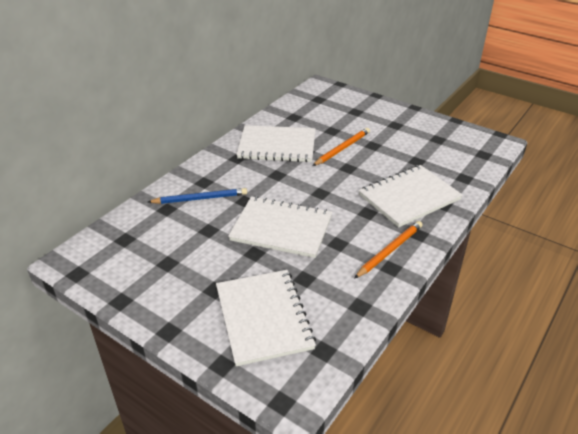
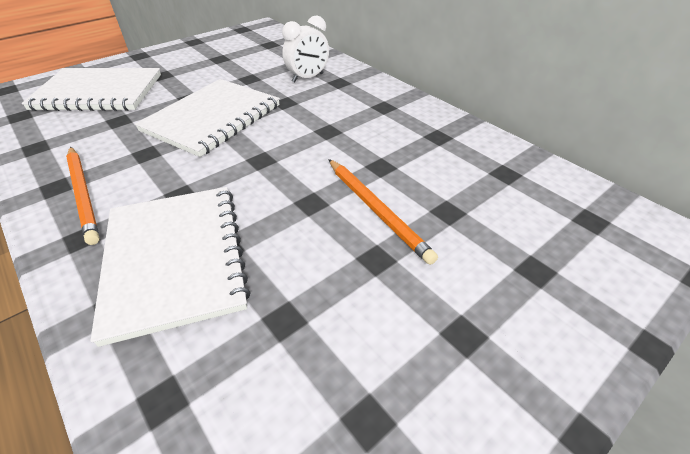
camera: 105 degrees right, 5 degrees up
(200, 198) = (307, 78): blue pencil -> white clock
(277, 145) = (407, 141): white notebook -> none

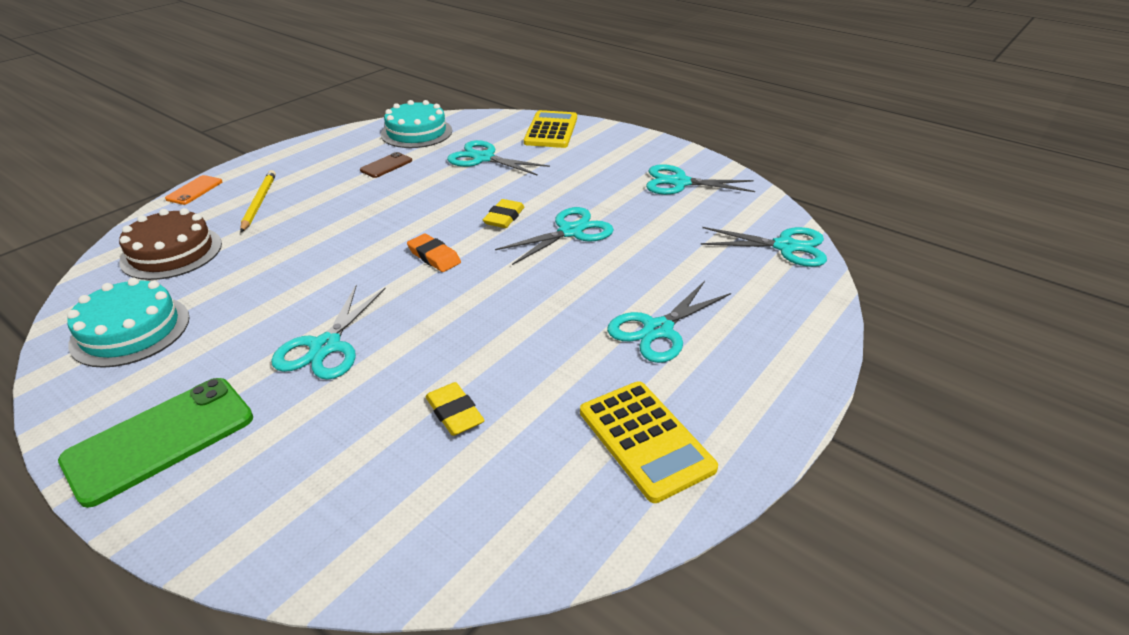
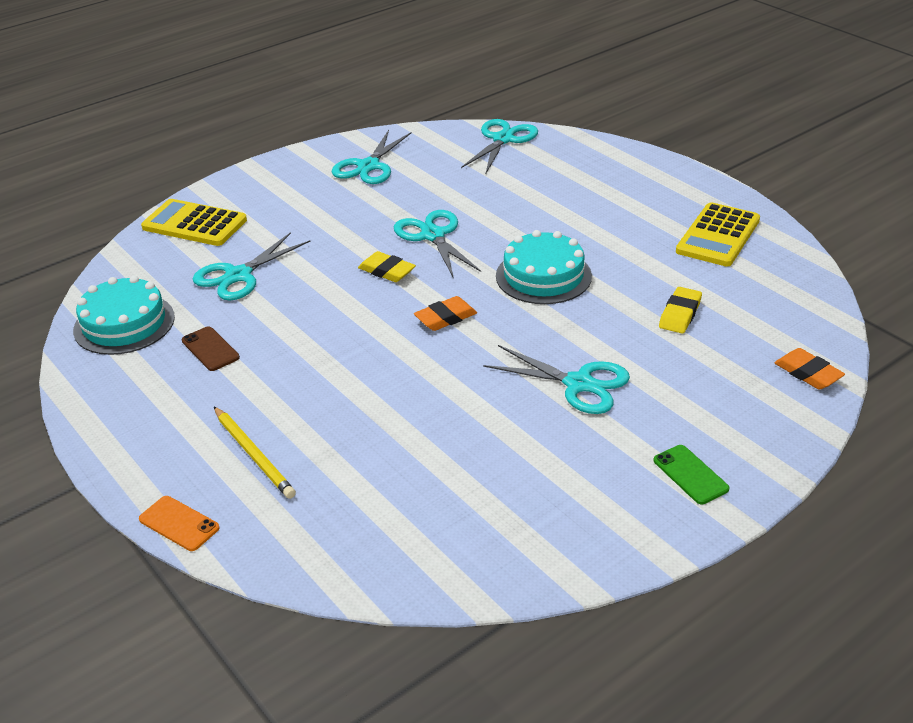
camera: 75 degrees left, 0 degrees up
(130, 330) = (515, 526): turquoise cake -> turquoise cake (543, 276)
(160, 439) = (690, 474): green phone -> green phone, size x0.51
(171, 252) = (352, 520): brown cake -> none
(259, 202) = (254, 454): yellow pencil -> yellow pencil turned 135 degrees counterclockwise
(328, 547) = (808, 373): none -> orange eraser
(455, 413) = (680, 314): yellow eraser -> yellow eraser turned 45 degrees counterclockwise
(645, 440) = (718, 236): yellow calculator -> yellow calculator turned 135 degrees clockwise
(658, 330) = (598, 213): turquoise scissors -> none

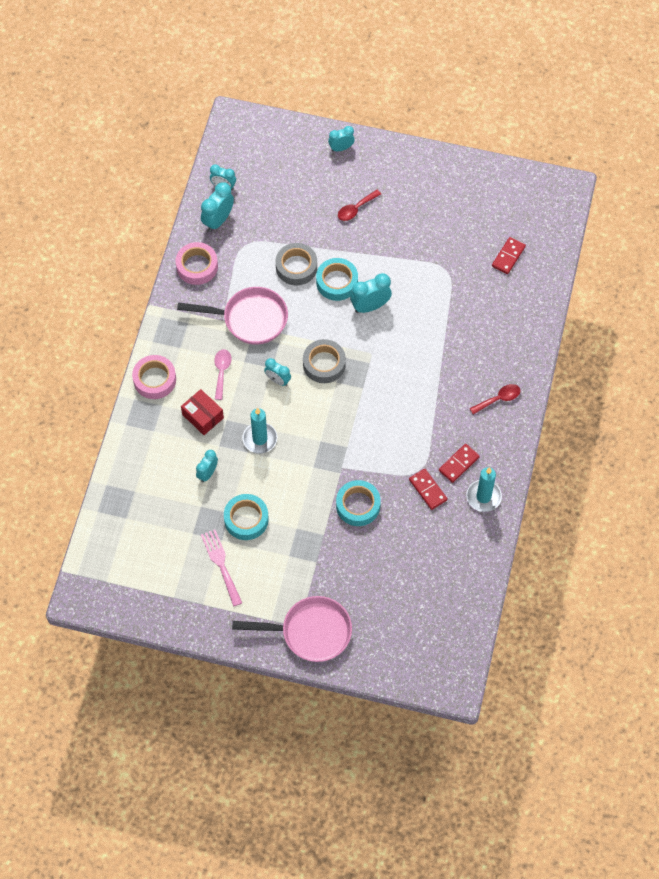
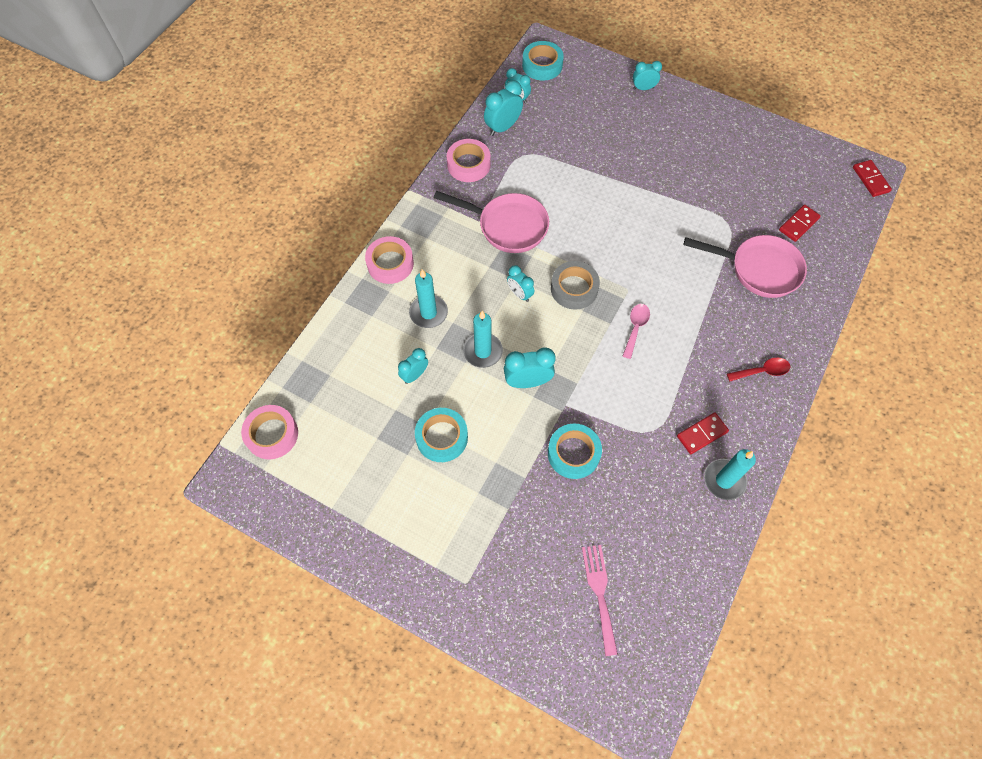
camera: 15 degrees right, 0 degrees up
(103, 552) = (272, 434): none -> pink tape
(203, 416) = (428, 313): red box -> turquoise candle
(221, 371) = (462, 272): pink spoon -> pink spoon (635, 328)
(221, 564) = (397, 482): pink fork -> pink fork (599, 593)
(296, 267) = (570, 187): grey tape -> none
(310, 632) = (478, 595): pink pan -> pink pan (759, 269)
(337, 282) = (608, 210): turquoise tape -> turquoise tape (542, 65)
(356, 209) = (645, 145): red spoon -> none
(370, 306) = (638, 241): turquoise clock -> turquoise clock (527, 381)
(428, 490) = (659, 455): red domino -> red domino (870, 179)

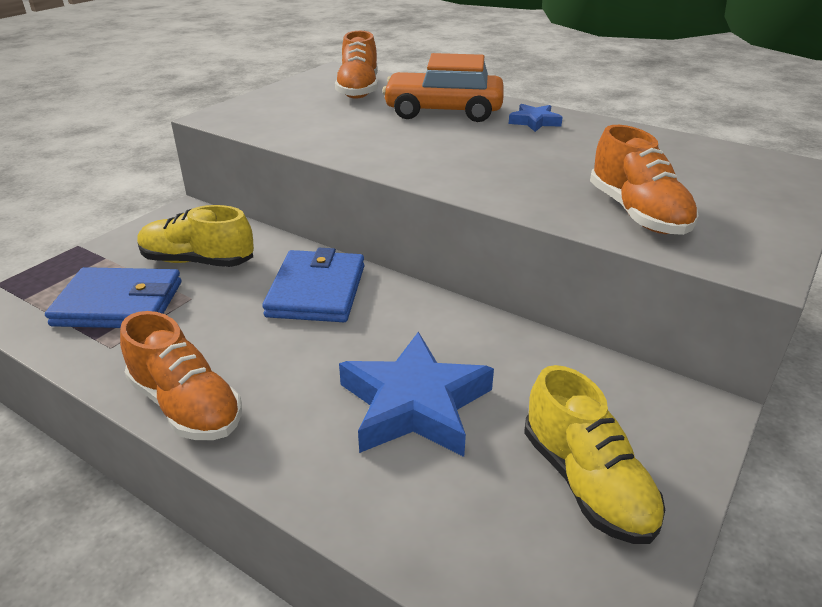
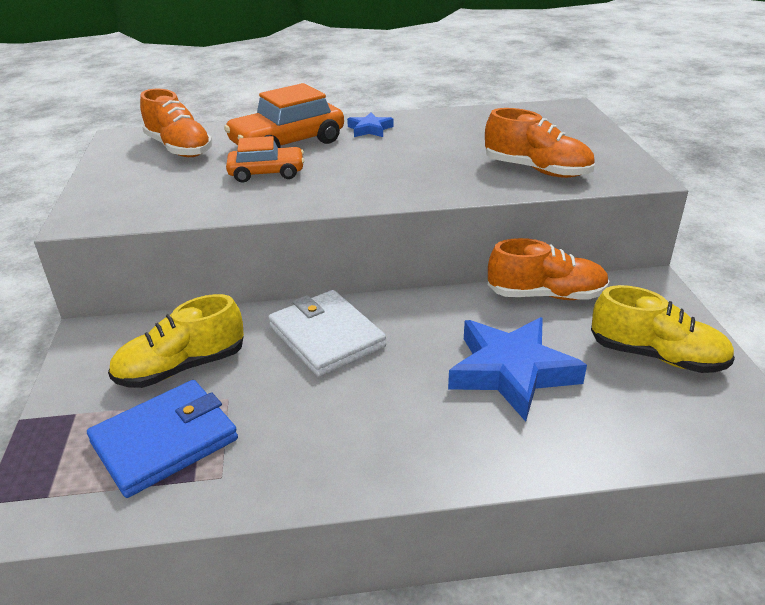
camera: 40 degrees left, 0 degrees up
(186, 405) = (364, 473): orange shoe -> orange shoe (546, 295)
(317, 291) = (326, 336): blue wallet -> white wallet
(386, 128) = (266, 173): none -> orange car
========
- [Work to be completed]: Restate word for word the entries above, starting at the line with "(160, 439) = (690, 474): green" and ending at the line with "(658, 330) = (598, 213): turquoise", inclusive, and no others.

- [The completed task]:
(160, 439) = (690, 474): green phone -> green phone, size x0.51
(171, 252) = (352, 520): brown cake -> none
(259, 202) = (254, 454): yellow pencil -> yellow pencil turned 135 degrees counterclockwise
(328, 547) = (808, 373): none -> orange eraser
(455, 413) = (680, 314): yellow eraser -> yellow eraser turned 45 degrees counterclockwise
(645, 440) = (718, 236): yellow calculator -> yellow calculator turned 135 degrees clockwise
(658, 330) = (598, 213): turquoise scissors -> none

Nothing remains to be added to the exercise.